**Exercise aim:**
Write all entries out exactly, images excluded.

============================================================

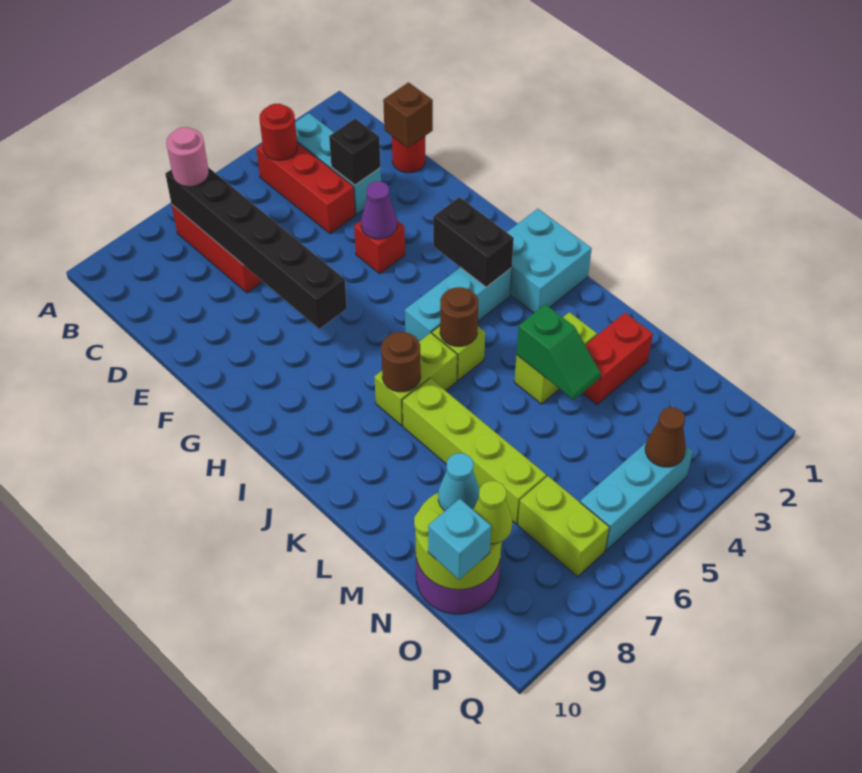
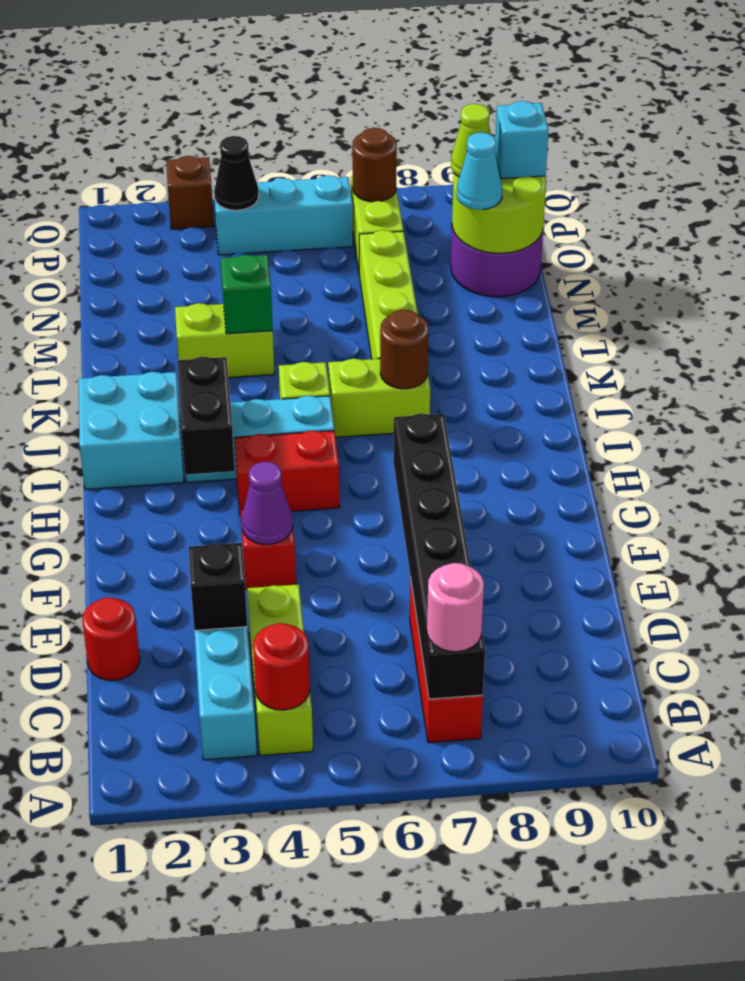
red brick B4:D4 level 1 -> lime brick B4:D4 level 1
brown brick D1 level 2 -> brown brick Q3 level 1
brown round brick J5 level 2 -> brown round brick P7 level 2
red brick M2:M3 level 1 -> red brick H4:H5 level 1
brown cone P4 level 2 -> black cone P4 level 2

============================================================

**Answer box:**
red brick B4:D4 level 1 -> lime brick B4:D4 level 1
brown brick D1 level 2 -> brown brick Q3 level 1
brown round brick J5 level 2 -> brown round brick P7 level 2
red brick M2:M3 level 1 -> red brick H4:H5 level 1
brown cone P4 level 2 -> black cone P4 level 2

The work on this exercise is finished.